**Work to complete**
Check every line below, and copy those that include "none".

======== Supplied material

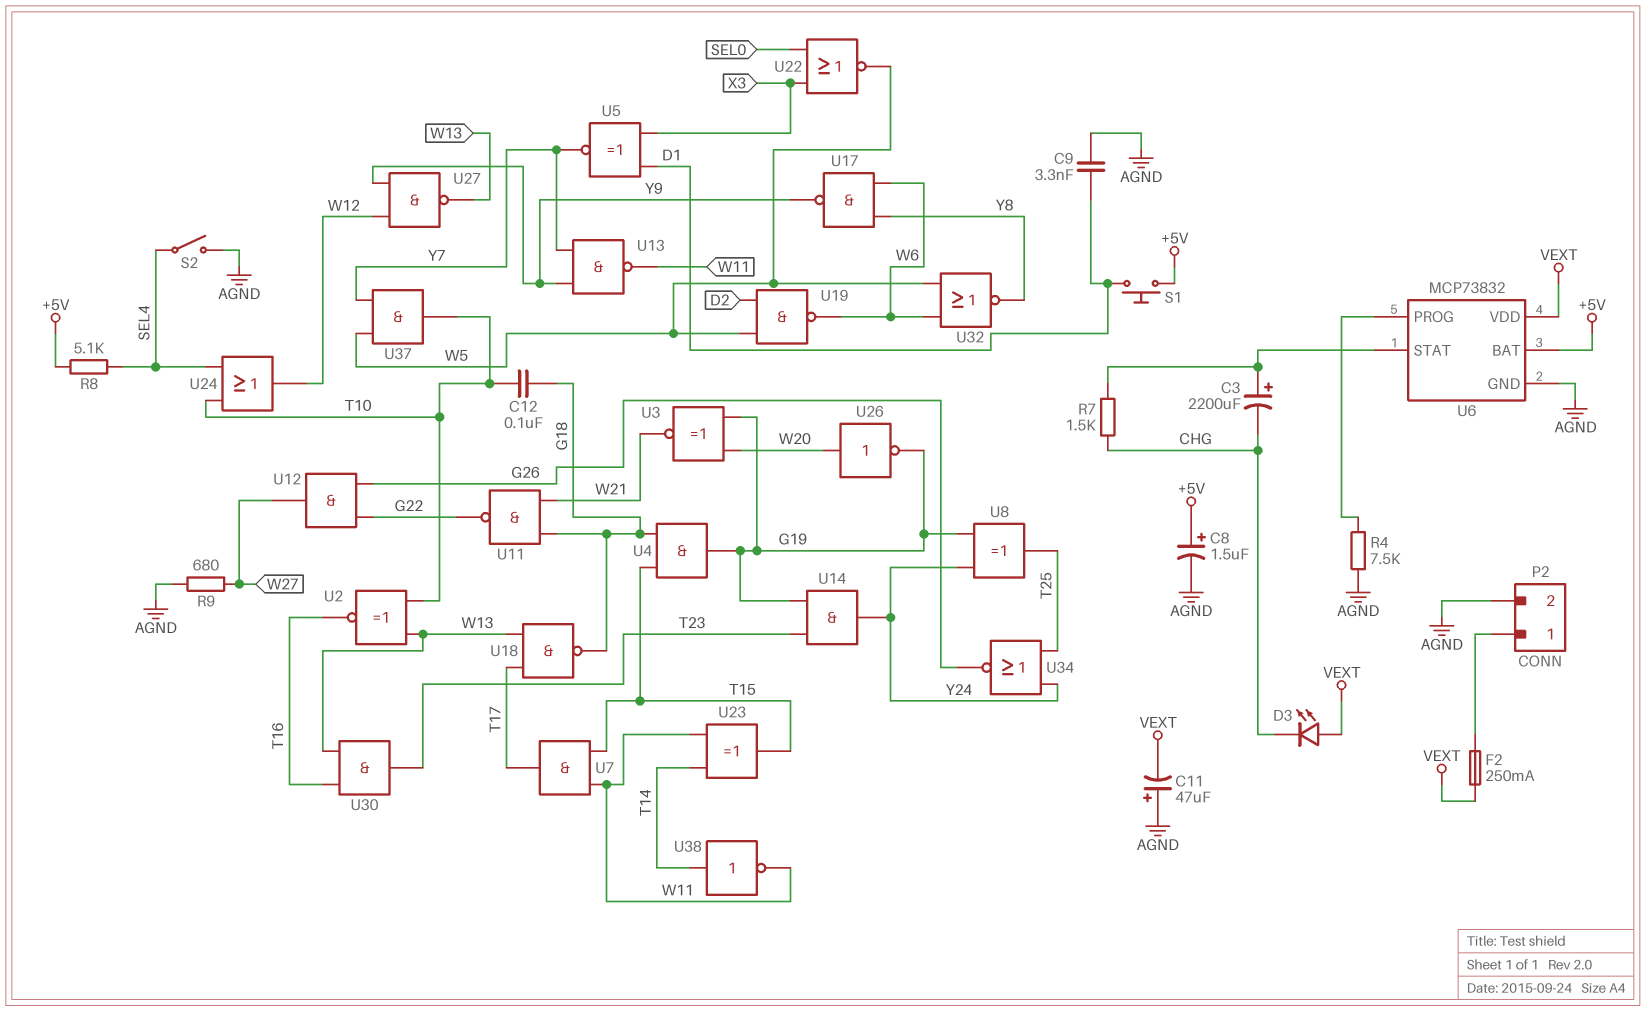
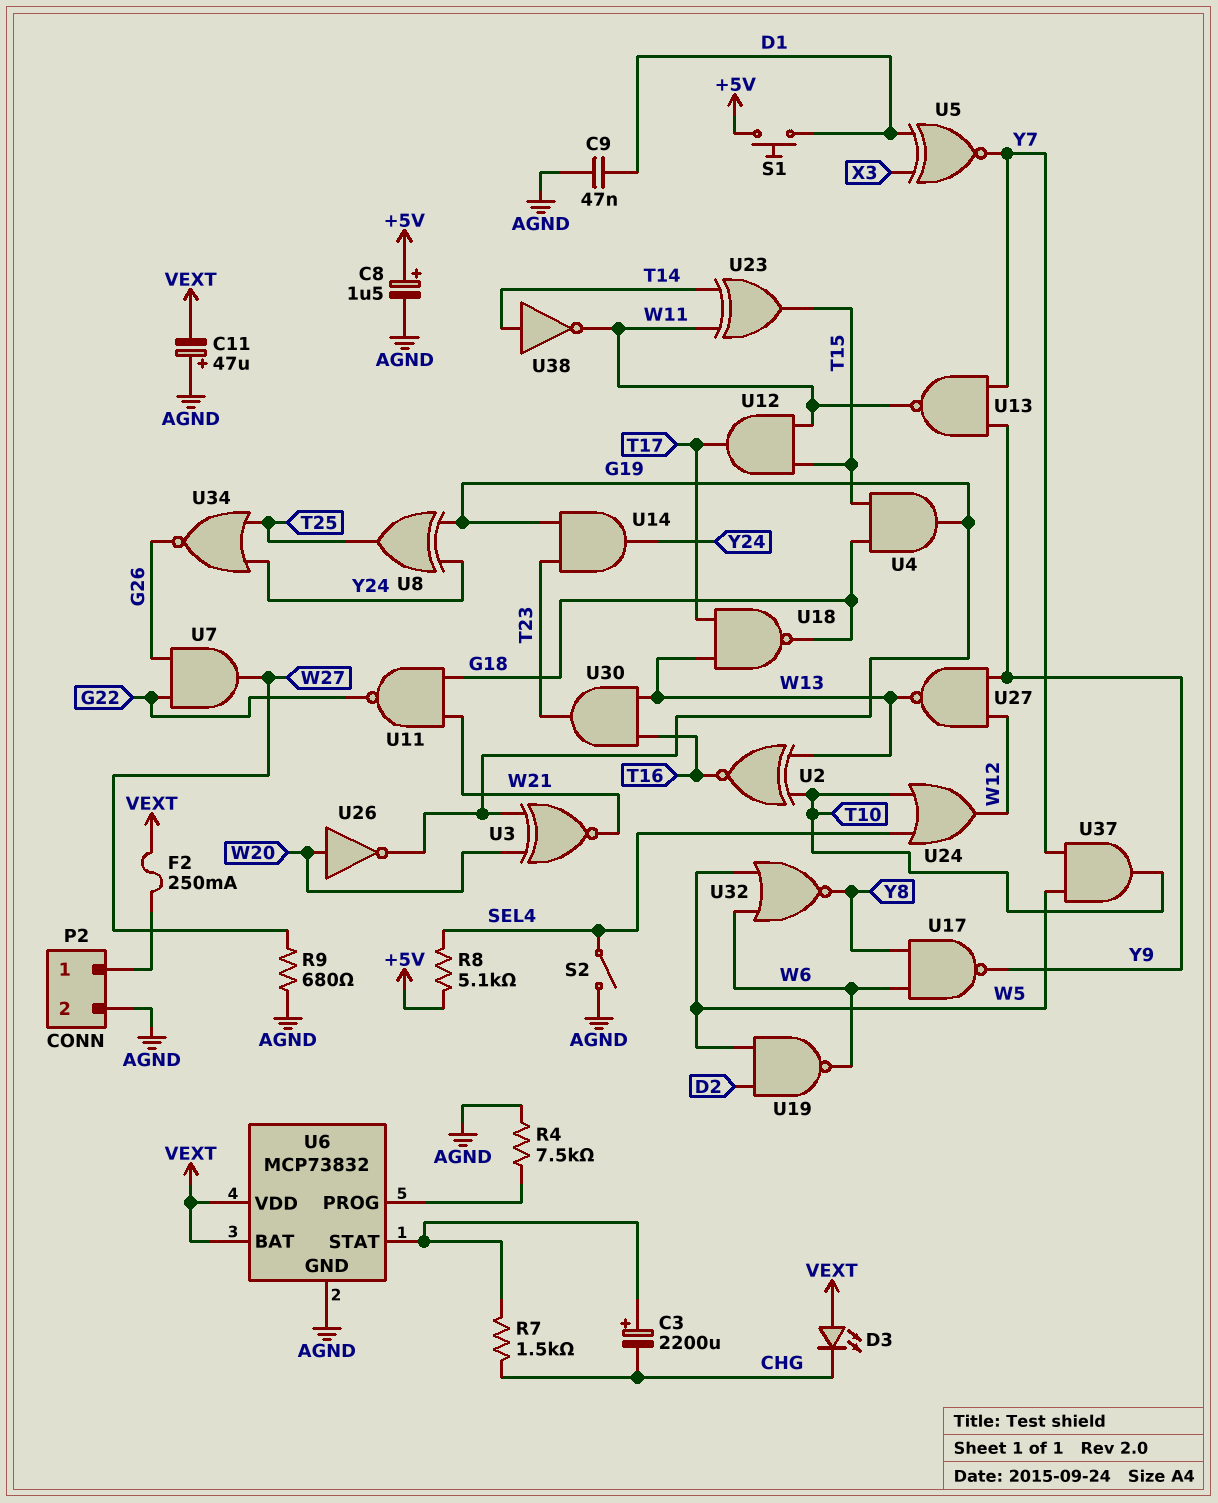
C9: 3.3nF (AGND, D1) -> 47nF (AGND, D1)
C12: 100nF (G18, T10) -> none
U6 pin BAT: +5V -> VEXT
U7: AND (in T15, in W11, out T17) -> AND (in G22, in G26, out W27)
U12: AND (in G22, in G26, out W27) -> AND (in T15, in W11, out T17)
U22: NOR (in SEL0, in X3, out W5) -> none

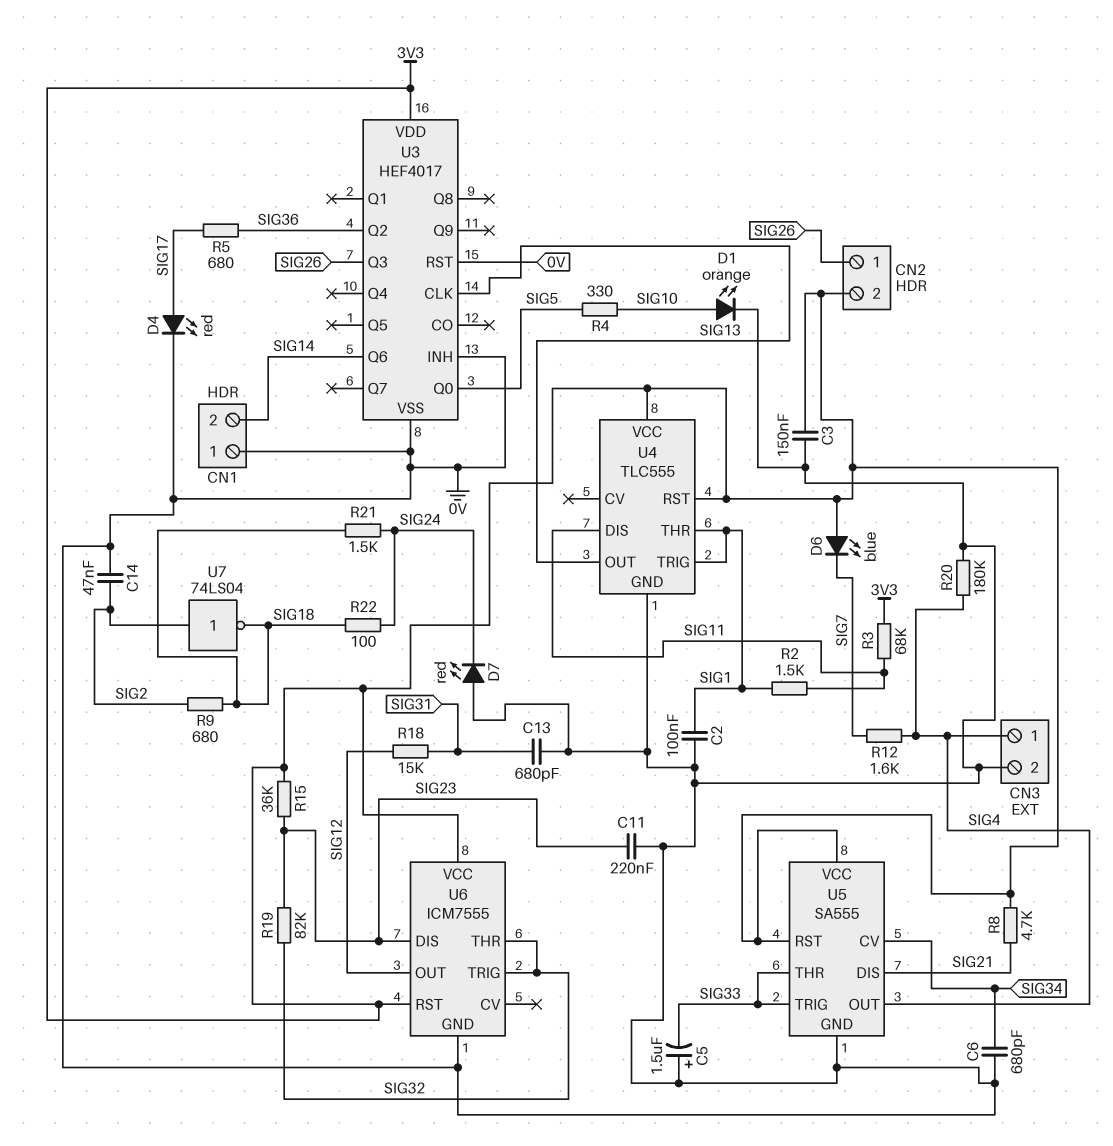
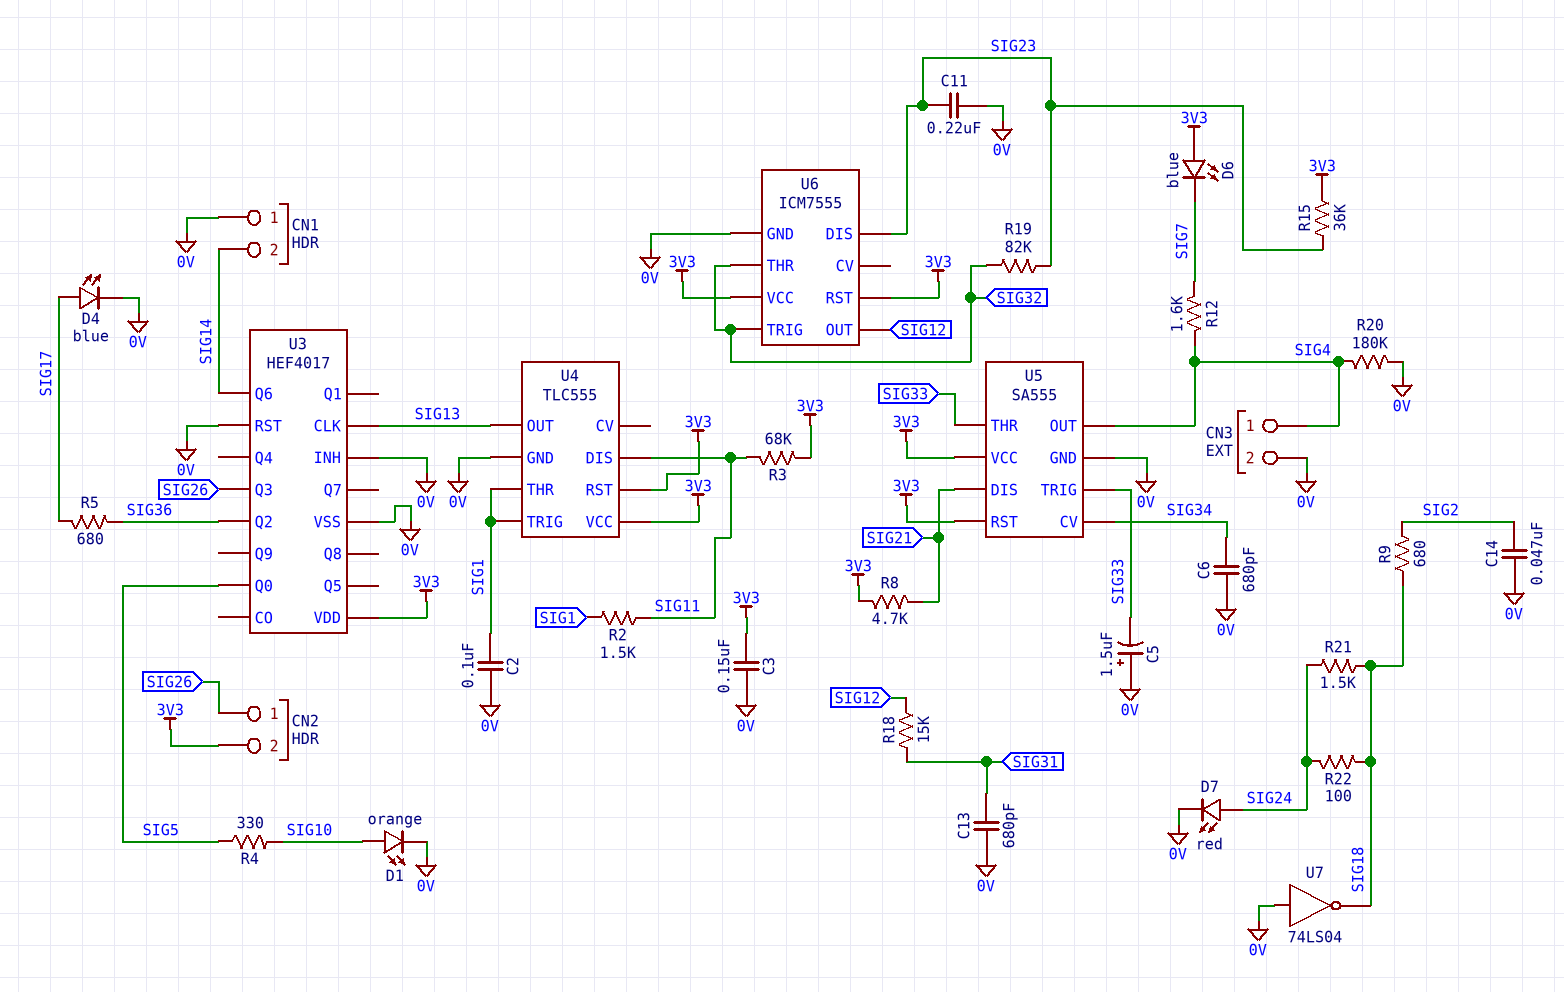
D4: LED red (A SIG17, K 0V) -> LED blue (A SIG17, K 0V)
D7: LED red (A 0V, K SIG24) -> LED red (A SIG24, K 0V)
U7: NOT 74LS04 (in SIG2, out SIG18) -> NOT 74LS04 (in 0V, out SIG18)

================

**Output for this exercise**
C12: 100nF (G18, T10) -> none
U22: NOR (in SEL0, in X3, out W5) -> none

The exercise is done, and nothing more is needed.